▶ **Challenge**: Copy out each line of the listing below that contains the string "kern". Case counts.

Collection entries
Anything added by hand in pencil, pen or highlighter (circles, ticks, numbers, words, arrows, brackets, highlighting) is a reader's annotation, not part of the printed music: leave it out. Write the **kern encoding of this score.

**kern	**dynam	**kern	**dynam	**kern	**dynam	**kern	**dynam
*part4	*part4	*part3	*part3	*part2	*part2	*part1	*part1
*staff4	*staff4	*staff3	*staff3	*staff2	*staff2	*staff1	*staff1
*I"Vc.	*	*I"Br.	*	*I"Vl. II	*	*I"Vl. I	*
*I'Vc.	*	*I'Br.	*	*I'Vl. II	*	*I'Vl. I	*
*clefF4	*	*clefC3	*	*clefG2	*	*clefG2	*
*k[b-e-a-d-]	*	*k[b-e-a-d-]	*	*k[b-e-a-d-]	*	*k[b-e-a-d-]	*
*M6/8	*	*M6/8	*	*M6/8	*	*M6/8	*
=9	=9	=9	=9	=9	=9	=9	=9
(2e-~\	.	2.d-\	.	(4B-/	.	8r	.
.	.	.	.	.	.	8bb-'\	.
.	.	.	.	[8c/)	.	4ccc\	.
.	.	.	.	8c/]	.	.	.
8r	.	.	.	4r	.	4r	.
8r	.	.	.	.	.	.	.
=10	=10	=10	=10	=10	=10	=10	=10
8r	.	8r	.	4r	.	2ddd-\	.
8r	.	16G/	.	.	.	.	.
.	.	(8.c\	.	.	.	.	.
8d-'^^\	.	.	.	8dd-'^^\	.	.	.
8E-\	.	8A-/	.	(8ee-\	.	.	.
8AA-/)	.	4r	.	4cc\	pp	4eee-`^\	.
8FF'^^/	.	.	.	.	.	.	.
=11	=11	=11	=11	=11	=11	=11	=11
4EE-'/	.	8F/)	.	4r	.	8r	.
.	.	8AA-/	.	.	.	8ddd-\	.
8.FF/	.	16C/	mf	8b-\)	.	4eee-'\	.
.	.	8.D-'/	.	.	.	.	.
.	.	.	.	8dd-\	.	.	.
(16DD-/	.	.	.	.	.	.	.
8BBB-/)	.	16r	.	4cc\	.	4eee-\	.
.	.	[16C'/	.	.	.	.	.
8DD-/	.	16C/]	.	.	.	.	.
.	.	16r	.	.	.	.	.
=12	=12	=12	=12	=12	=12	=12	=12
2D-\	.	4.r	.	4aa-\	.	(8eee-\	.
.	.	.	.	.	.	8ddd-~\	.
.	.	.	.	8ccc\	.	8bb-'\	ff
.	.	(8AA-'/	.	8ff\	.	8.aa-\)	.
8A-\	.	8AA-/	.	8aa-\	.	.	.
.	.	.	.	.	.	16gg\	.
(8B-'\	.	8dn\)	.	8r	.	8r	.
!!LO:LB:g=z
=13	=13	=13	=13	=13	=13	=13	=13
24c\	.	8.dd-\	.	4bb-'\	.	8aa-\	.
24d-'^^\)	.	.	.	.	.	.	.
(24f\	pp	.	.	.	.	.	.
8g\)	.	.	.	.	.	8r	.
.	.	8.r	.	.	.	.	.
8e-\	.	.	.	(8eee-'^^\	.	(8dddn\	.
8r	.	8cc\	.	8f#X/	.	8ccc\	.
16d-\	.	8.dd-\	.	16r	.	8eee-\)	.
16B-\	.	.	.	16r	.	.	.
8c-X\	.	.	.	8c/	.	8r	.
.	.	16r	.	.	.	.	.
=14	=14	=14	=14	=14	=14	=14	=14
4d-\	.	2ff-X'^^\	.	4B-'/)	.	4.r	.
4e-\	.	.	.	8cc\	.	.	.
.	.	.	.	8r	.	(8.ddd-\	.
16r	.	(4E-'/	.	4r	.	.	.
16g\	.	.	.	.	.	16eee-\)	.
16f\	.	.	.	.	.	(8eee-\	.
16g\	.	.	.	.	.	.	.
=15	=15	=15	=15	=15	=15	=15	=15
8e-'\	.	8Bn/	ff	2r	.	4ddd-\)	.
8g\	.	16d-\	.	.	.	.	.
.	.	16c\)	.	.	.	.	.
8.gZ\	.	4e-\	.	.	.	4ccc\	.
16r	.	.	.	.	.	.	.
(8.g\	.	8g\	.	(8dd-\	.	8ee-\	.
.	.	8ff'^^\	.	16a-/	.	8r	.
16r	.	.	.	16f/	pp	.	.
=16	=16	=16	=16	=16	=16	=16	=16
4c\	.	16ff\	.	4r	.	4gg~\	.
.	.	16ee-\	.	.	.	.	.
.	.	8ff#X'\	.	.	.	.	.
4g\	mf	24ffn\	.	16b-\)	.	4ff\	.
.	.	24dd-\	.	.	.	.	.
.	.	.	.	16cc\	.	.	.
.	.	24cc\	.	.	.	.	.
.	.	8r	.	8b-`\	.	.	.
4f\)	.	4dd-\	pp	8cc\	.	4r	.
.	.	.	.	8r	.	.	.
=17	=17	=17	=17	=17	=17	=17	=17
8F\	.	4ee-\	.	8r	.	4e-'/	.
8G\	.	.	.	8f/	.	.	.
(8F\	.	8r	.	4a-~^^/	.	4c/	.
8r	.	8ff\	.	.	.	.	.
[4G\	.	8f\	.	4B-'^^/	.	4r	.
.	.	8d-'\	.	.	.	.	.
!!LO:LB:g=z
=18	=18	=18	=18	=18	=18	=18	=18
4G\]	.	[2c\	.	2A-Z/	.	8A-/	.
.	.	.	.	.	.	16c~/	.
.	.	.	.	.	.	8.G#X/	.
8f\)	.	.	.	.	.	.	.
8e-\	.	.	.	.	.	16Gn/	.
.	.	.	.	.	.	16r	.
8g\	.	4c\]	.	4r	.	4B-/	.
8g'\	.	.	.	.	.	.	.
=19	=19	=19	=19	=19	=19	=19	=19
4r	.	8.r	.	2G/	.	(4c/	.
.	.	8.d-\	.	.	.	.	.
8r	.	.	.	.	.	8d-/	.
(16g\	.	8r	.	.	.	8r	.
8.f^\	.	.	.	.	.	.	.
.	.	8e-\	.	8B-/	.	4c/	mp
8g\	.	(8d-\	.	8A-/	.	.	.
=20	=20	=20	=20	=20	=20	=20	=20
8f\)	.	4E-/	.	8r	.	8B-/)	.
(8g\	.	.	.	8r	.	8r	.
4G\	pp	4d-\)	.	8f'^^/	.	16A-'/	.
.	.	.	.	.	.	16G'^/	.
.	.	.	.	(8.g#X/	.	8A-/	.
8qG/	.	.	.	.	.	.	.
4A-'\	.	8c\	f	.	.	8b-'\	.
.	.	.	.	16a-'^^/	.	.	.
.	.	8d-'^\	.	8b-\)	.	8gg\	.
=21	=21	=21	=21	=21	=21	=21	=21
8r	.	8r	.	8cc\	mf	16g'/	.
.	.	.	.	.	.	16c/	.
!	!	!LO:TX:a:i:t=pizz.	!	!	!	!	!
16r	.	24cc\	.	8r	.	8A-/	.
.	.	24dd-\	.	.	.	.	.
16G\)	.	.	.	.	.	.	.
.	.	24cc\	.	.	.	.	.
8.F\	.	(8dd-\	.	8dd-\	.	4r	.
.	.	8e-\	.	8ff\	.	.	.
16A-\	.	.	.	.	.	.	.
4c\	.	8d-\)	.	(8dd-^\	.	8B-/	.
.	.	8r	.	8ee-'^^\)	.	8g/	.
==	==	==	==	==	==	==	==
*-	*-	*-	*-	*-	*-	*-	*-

▶ **Finished task**:
Anything added by hand in pencil, pen or highlighter (circles, ticks, numbers, words, arrows, brackets, highlighting) is a reader's annotation, not part of the printed music: leave it out. Write the **kern encoding of this score.
**kern	**dynam	**kern	**dynam	**kern	**dynam	**kern	**dynam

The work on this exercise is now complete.